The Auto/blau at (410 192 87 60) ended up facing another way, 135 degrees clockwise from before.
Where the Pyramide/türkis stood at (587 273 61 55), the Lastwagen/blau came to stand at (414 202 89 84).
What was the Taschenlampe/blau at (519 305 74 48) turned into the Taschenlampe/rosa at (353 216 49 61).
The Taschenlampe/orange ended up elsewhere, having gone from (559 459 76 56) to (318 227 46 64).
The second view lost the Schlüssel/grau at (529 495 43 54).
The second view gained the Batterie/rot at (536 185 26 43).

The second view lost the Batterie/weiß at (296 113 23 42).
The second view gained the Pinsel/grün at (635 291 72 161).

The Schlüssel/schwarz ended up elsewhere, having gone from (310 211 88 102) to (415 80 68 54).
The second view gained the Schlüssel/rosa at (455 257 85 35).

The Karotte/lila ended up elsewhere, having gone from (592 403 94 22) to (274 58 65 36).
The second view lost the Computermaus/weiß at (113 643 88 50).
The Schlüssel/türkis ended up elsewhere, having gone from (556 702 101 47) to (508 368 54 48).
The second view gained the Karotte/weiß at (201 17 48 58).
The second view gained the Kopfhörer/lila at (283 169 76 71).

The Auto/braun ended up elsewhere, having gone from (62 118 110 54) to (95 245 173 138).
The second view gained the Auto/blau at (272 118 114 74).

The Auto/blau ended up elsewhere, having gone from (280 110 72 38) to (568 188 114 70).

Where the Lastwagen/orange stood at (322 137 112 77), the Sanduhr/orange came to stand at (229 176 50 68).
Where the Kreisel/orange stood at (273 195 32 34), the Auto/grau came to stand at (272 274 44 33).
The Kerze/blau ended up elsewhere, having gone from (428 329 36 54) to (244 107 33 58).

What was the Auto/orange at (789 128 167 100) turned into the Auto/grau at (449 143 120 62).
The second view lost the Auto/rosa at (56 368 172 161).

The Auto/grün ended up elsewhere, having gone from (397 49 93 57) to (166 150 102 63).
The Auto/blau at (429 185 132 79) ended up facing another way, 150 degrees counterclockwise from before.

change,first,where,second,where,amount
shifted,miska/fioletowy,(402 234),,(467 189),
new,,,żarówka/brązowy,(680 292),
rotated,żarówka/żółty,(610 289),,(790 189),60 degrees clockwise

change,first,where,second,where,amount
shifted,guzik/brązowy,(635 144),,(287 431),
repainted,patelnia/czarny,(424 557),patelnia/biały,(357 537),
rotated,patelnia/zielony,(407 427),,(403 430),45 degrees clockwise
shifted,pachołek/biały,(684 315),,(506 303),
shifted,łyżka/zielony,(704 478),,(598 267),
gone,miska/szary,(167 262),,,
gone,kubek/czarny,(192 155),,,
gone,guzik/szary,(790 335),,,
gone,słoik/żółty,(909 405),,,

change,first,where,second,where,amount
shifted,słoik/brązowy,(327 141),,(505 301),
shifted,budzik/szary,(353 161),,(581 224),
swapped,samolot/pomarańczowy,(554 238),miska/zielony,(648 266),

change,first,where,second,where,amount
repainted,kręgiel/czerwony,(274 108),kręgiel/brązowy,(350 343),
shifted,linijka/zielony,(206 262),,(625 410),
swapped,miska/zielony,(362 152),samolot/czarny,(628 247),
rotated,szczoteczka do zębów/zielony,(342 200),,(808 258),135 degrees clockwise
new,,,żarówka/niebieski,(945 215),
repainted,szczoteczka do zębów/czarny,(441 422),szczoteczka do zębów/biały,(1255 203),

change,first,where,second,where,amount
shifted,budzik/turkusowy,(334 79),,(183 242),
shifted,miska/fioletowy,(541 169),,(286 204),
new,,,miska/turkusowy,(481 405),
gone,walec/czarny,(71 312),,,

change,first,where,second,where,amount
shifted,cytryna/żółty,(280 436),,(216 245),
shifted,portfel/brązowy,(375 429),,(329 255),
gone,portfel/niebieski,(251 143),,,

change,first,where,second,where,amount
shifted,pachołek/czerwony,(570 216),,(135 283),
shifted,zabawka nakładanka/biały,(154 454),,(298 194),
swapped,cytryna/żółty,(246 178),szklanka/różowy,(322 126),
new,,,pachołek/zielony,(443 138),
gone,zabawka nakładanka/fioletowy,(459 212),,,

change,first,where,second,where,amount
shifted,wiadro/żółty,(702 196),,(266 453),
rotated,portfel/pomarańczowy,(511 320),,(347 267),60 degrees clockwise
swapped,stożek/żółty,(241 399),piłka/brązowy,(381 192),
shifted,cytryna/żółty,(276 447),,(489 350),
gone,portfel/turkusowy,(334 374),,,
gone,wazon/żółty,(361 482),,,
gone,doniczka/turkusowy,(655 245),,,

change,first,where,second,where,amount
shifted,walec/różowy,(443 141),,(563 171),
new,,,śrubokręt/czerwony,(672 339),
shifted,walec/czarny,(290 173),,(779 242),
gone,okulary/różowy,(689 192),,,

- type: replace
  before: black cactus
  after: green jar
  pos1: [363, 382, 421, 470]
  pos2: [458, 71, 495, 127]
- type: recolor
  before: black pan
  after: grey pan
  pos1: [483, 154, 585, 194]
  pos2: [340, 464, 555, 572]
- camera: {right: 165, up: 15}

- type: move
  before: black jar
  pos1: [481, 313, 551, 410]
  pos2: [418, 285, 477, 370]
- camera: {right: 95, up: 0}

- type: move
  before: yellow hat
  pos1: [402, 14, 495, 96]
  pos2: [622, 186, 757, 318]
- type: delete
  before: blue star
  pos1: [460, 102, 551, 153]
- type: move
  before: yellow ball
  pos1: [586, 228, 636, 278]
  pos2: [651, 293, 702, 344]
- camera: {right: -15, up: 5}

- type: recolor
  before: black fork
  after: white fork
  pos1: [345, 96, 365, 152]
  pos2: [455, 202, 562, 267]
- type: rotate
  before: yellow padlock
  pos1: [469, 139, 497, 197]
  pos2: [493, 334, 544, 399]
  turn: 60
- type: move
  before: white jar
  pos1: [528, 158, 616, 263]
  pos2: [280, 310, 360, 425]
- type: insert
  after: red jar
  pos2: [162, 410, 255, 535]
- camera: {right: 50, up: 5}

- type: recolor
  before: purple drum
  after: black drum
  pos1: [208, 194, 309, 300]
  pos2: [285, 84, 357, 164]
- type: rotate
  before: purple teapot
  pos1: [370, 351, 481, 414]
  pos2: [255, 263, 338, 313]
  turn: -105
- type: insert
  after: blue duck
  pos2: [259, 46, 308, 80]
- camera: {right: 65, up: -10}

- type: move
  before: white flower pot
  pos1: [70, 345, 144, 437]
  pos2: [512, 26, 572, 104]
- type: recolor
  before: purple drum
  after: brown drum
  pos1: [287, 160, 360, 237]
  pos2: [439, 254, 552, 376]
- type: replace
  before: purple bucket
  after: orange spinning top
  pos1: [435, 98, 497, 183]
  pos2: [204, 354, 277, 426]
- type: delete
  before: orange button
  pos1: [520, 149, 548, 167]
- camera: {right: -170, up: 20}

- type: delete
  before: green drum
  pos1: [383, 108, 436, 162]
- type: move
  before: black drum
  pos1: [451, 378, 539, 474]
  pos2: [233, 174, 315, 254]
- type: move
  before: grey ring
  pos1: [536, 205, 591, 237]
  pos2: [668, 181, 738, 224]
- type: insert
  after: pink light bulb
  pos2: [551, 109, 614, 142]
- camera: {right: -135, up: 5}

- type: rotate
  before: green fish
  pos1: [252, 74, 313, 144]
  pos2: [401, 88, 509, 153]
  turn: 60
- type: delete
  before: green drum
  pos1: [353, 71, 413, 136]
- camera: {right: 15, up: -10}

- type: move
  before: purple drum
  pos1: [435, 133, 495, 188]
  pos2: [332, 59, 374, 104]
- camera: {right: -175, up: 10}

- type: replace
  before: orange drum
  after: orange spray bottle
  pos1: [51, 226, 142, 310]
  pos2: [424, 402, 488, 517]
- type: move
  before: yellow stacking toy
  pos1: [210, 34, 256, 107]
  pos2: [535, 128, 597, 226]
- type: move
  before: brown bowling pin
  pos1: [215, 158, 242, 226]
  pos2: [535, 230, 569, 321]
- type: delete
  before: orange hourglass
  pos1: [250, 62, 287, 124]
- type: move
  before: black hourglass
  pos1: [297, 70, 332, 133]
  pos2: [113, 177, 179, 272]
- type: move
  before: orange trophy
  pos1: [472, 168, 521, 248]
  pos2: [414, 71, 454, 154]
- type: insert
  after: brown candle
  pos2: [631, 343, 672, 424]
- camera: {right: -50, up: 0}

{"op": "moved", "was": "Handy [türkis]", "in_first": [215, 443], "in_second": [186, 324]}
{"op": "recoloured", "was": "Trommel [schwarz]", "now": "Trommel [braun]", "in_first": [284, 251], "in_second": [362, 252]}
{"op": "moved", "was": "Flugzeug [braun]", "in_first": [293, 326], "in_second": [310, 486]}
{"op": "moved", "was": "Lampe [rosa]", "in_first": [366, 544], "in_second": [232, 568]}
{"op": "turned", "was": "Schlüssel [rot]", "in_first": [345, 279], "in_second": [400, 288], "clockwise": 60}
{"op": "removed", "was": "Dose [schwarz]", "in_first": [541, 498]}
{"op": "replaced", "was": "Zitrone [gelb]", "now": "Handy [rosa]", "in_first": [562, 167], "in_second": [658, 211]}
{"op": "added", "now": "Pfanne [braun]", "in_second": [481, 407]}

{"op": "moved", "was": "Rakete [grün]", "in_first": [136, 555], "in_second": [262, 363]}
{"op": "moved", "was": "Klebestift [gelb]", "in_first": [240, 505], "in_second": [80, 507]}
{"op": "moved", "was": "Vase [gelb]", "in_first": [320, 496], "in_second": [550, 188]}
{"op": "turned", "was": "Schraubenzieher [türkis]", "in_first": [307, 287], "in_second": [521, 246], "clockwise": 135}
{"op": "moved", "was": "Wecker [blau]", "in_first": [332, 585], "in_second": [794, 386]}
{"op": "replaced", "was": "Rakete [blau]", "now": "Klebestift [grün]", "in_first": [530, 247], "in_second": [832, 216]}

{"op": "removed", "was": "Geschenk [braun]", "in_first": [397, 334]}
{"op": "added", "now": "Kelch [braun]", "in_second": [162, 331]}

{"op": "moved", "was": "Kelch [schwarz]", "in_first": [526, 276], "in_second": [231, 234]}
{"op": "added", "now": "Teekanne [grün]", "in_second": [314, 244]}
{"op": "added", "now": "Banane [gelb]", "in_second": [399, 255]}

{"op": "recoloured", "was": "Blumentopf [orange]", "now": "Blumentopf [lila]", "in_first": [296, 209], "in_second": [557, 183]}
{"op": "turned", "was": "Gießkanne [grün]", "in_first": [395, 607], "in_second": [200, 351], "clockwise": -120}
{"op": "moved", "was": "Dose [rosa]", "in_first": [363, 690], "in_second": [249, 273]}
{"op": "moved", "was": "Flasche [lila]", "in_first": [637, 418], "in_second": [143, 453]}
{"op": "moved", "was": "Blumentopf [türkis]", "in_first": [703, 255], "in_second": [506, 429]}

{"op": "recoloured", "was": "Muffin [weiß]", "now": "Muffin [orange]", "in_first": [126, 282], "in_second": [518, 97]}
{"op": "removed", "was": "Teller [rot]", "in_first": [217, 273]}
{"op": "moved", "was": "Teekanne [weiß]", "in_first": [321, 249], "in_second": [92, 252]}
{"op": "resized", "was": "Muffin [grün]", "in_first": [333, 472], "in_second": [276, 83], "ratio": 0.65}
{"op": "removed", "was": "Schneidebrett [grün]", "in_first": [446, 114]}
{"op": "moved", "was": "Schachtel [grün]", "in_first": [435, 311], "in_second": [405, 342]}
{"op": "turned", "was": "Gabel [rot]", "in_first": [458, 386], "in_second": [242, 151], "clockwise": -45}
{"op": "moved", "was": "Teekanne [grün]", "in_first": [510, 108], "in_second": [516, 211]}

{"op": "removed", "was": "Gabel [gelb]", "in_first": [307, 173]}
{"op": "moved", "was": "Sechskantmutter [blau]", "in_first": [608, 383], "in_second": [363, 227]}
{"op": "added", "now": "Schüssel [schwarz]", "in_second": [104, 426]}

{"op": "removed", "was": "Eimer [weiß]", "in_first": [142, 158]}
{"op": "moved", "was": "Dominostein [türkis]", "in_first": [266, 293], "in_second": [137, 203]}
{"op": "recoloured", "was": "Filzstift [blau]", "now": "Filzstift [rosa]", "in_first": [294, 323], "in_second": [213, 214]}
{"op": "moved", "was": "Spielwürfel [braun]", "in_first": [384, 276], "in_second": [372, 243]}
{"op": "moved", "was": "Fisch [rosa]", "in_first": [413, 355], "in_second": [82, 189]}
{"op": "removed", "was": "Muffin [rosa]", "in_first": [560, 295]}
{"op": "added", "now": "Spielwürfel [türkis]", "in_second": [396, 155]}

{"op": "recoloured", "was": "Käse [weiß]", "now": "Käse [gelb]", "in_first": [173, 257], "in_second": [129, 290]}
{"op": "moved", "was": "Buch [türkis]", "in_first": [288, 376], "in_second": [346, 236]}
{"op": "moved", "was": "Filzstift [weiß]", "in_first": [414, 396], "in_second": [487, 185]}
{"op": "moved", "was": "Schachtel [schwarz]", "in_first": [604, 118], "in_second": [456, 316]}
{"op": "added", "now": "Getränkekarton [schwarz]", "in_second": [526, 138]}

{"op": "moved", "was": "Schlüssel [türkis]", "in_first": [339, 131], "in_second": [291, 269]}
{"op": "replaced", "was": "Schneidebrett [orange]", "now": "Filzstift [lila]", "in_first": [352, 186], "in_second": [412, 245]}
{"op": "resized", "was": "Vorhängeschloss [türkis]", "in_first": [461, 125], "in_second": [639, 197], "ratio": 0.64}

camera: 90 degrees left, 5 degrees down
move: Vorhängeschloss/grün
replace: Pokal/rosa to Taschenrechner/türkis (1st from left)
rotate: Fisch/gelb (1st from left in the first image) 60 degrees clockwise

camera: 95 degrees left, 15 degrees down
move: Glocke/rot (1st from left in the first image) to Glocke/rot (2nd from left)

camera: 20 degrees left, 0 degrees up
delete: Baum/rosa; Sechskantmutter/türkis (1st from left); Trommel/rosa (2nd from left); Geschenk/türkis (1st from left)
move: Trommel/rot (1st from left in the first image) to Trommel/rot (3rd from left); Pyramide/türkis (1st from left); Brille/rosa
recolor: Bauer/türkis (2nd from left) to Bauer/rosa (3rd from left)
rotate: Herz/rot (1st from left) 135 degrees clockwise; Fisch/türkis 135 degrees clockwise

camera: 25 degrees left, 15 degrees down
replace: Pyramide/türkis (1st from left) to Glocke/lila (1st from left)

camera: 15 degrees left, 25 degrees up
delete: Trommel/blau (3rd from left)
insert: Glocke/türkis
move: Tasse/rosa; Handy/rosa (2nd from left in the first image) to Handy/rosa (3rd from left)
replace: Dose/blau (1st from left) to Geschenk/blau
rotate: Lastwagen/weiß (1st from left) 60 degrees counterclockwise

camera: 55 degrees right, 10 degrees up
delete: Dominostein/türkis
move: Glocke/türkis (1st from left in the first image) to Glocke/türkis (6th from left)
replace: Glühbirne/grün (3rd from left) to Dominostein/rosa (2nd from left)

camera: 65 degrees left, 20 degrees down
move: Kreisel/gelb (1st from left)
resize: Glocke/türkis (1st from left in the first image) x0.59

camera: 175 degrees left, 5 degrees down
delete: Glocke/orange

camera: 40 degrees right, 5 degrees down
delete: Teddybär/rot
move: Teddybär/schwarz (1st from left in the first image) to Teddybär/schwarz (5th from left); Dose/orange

:::

Task brief — Among the entries above, find the line with "before: black cactus" and the line with "pos2: [340, 464, 555, 572]"; give again exactly these two lines and all lines between them.

Final answer —
  before: black cactus
  after: green jar
  pos1: [363, 382, 421, 470]
  pos2: [458, 71, 495, 127]
- type: recolor
  before: black pan
  after: grey pan
  pos1: [483, 154, 585, 194]
  pos2: [340, 464, 555, 572]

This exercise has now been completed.